## Exercise requirements:
For the entries below, say how many lines hold the word "blue", with the number as the only reply.

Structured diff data
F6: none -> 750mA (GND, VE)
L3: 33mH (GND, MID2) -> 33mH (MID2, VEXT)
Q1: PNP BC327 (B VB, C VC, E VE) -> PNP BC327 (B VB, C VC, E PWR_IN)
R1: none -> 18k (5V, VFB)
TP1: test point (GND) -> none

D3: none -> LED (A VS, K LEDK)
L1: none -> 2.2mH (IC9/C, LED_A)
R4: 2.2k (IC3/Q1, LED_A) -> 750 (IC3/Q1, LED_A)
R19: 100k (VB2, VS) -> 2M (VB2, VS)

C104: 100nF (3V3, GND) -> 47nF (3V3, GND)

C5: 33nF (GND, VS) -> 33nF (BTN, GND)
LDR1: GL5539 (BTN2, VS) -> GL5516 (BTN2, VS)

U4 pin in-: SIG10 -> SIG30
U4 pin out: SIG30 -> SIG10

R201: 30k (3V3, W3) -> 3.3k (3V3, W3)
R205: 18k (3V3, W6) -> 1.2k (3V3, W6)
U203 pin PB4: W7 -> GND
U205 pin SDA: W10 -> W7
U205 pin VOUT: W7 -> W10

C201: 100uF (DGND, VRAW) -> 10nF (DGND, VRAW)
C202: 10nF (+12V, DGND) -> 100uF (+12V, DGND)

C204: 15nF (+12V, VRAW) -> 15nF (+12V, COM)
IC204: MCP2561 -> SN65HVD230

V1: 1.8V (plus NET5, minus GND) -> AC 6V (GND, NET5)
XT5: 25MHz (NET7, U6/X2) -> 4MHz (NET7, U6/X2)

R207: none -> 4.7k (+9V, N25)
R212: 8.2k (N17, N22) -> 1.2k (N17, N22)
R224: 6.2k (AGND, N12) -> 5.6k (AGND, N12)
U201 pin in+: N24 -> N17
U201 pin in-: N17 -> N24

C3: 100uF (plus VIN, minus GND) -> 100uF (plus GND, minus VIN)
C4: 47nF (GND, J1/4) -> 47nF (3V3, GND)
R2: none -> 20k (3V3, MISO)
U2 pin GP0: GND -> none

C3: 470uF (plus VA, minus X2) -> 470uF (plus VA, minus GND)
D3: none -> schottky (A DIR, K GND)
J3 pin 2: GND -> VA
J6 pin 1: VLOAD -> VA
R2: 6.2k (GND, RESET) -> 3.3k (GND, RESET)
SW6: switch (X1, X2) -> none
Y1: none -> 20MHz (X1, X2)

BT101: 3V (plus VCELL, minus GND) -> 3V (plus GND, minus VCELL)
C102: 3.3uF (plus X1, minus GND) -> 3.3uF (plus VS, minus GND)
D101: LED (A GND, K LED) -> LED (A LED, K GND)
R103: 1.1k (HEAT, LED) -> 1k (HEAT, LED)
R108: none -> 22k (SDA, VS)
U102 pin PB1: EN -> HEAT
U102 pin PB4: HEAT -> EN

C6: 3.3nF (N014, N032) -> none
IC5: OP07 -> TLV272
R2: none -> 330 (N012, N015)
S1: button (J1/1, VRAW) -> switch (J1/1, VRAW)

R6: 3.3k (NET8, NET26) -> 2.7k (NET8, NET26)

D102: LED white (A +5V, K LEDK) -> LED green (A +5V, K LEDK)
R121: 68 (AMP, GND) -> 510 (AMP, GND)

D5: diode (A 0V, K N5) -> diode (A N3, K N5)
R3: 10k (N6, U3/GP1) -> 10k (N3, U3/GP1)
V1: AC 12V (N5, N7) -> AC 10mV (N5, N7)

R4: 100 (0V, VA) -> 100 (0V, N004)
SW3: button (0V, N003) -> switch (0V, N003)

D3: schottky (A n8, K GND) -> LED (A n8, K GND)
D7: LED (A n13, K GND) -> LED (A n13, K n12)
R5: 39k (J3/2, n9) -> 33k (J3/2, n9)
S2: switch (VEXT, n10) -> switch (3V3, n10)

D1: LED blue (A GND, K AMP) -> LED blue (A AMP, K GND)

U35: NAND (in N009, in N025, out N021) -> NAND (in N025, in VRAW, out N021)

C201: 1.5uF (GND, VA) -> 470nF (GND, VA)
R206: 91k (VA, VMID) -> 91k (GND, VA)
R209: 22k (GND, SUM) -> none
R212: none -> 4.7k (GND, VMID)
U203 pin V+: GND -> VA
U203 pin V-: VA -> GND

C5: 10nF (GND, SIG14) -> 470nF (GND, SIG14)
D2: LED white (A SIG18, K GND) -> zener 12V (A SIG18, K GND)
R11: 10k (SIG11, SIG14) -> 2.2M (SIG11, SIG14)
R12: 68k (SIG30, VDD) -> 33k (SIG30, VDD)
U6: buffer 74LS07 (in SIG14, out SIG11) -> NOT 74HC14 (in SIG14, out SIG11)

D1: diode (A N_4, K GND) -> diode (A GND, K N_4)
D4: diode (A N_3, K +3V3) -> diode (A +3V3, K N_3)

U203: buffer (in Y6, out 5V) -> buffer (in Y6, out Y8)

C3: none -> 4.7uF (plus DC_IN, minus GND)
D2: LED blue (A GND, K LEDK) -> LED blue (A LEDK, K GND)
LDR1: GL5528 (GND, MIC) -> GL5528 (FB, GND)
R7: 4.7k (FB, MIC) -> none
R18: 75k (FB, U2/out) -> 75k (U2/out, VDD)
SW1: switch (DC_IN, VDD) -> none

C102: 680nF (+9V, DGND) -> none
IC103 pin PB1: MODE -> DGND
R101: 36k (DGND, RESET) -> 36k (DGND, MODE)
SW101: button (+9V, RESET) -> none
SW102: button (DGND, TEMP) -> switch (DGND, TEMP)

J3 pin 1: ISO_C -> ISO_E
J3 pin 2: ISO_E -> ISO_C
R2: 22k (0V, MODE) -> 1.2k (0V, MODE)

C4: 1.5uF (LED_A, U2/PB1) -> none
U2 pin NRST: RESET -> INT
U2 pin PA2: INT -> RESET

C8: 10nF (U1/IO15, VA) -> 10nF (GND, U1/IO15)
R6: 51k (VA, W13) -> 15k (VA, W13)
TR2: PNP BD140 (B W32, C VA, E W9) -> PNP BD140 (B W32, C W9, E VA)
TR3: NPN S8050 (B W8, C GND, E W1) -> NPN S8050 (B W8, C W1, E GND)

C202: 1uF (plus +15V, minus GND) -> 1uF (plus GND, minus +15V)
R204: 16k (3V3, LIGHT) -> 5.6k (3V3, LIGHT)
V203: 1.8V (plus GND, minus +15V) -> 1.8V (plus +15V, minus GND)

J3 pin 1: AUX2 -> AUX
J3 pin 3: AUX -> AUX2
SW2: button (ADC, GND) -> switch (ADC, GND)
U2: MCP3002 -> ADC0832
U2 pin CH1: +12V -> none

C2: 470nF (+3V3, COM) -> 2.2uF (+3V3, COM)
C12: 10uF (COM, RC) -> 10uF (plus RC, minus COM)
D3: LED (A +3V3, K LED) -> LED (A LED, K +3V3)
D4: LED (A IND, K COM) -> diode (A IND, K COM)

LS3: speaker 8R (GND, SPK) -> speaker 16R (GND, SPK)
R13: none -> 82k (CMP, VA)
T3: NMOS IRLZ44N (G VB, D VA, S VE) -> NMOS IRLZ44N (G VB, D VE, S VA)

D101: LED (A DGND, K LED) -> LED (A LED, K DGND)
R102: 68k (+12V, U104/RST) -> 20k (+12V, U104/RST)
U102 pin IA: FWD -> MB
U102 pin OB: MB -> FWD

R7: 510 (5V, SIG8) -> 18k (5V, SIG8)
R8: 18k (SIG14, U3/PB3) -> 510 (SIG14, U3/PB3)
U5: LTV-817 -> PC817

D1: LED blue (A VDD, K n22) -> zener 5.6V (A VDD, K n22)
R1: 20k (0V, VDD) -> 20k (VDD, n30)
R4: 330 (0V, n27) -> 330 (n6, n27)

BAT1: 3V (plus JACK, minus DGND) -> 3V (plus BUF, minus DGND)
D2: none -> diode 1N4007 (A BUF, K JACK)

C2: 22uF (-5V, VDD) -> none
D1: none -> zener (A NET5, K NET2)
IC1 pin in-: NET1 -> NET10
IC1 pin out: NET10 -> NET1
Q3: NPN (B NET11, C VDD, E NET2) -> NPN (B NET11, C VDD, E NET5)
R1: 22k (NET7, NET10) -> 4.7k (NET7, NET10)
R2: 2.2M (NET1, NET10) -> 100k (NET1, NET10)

## Answer to the exercise:
3